◆ **YOUR GOAL**: Restate the full listing word for word and leave the pictures out.

◆ **EXERCISE MATERIAL**:
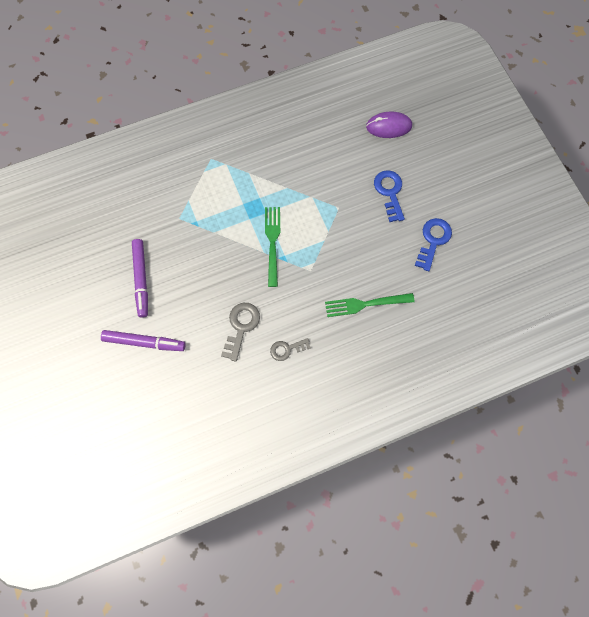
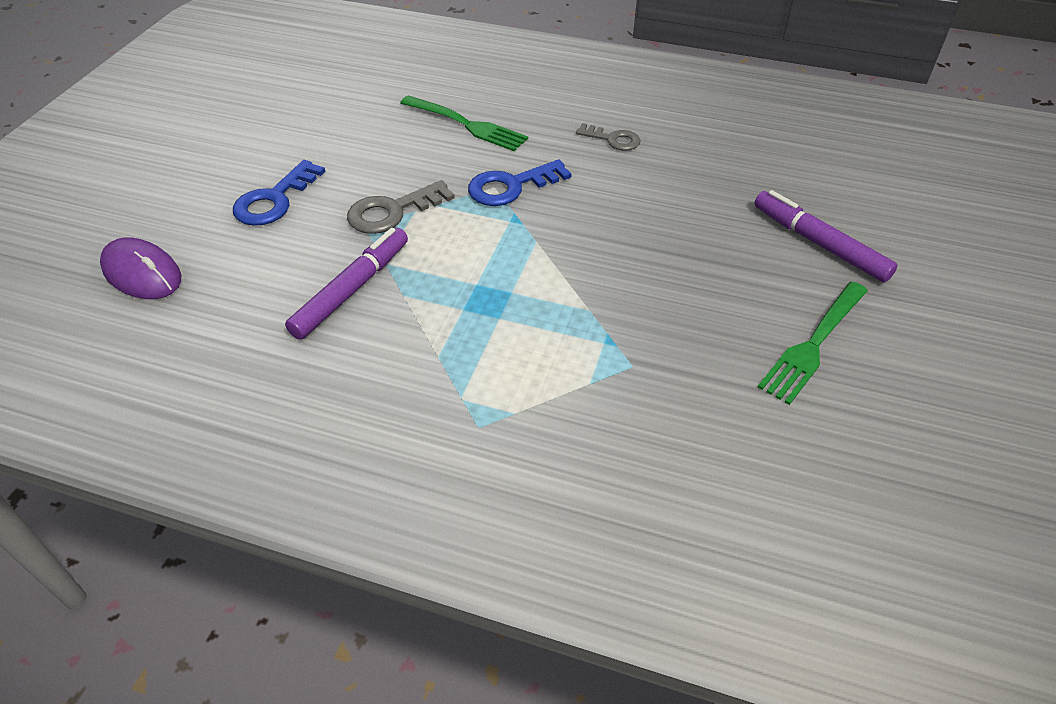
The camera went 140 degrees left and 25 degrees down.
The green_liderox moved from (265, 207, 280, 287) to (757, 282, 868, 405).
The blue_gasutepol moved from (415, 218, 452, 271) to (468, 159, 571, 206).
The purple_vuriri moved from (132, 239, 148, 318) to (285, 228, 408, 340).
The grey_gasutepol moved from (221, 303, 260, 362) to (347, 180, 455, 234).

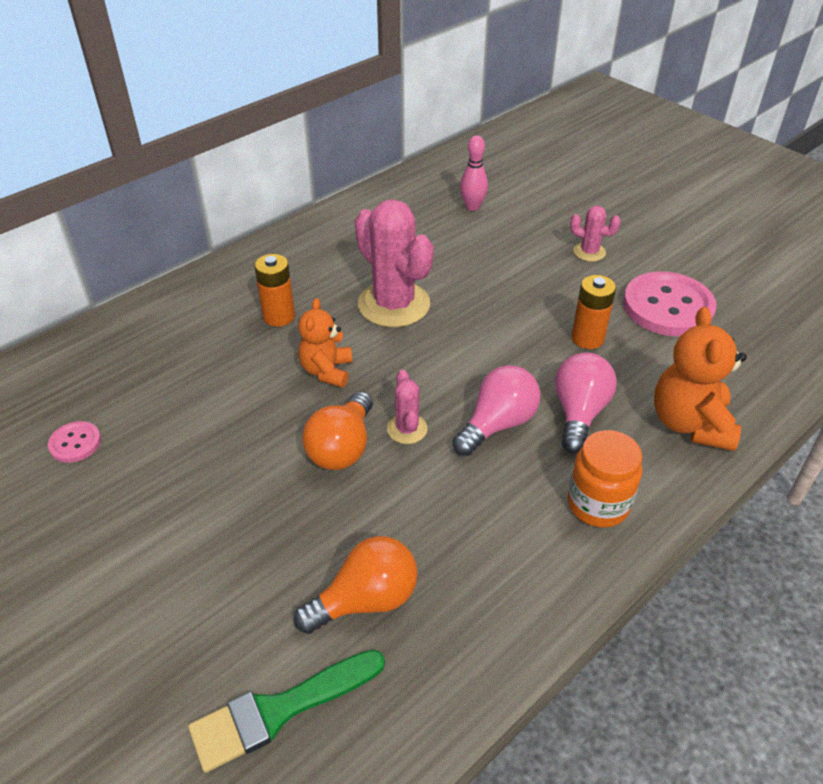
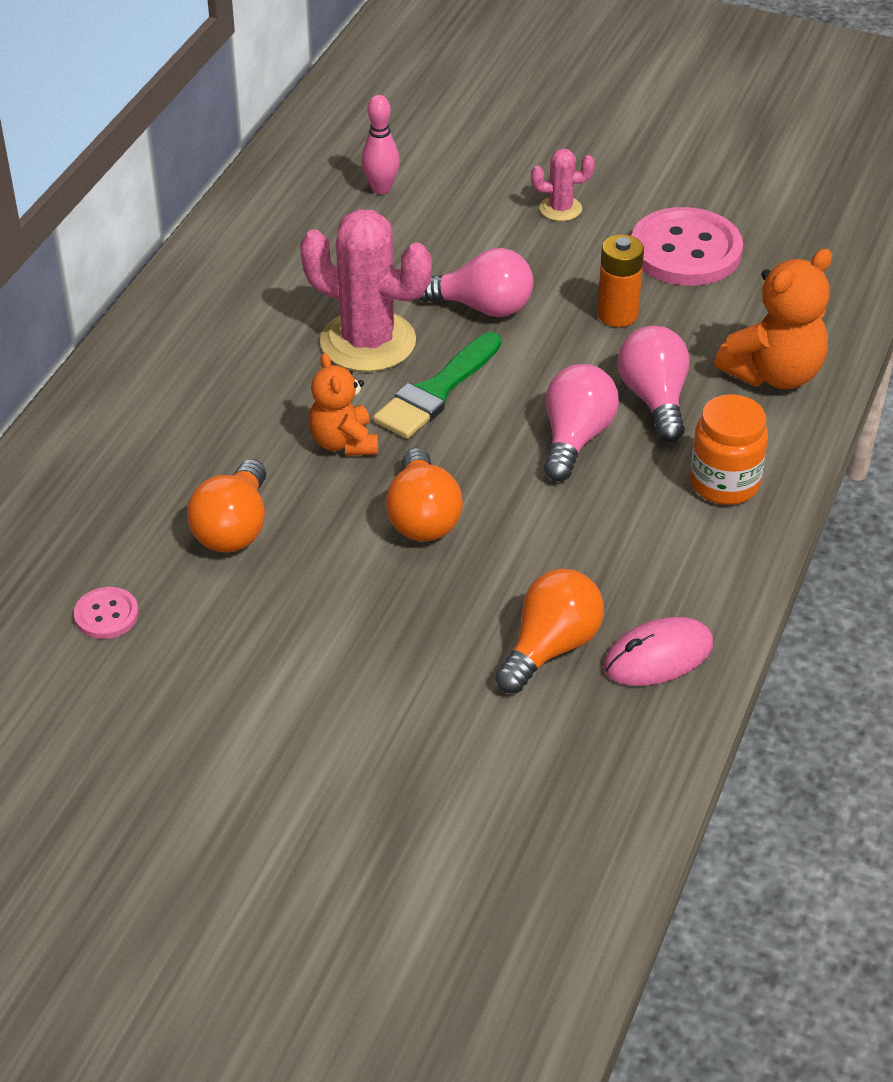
The camera went 25 degrees left and 0 degrees up.
The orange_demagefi at (254, 254, 295, 327) disappeared.
The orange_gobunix at (654, 307, 747, 451) turned 105 degrees counterclockwise.
The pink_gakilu at (387, 370, 428, 444) disappeared.
The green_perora moved from (188, 650, 385, 773) to (373, 332, 501, 439).
The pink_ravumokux at (419, 248, 534, 317) appeared.
The orange_ravumokux at (187, 459, 266, 553) appeared.
The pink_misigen at (603, 617, 713, 686) appeared.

◆ **SOLUTION TO THE PROBLEM**:
The camera went 140 degrees left and 25 degrees down.
The green_liderox moved from (265, 207, 280, 287) to (757, 282, 868, 405).
The blue_gasutepol moved from (415, 218, 452, 271) to (468, 159, 571, 206).
The purple_vuriri moved from (132, 239, 148, 318) to (285, 228, 408, 340).
The grey_gasutepol moved from (221, 303, 260, 362) to (347, 180, 455, 234).

The camera went 25 degrees left and 0 degrees up.
The orange_demagefi at (254, 254, 295, 327) disappeared.
The orange_gobunix at (654, 307, 747, 451) turned 105 degrees counterclockwise.
The pink_gakilu at (387, 370, 428, 444) disappeared.
The green_perora moved from (188, 650, 385, 773) to (373, 332, 501, 439).
The pink_ravumokux at (419, 248, 534, 317) appeared.
The orange_ravumokux at (187, 459, 266, 553) appeared.
The pink_misigen at (603, 617, 713, 686) appeared.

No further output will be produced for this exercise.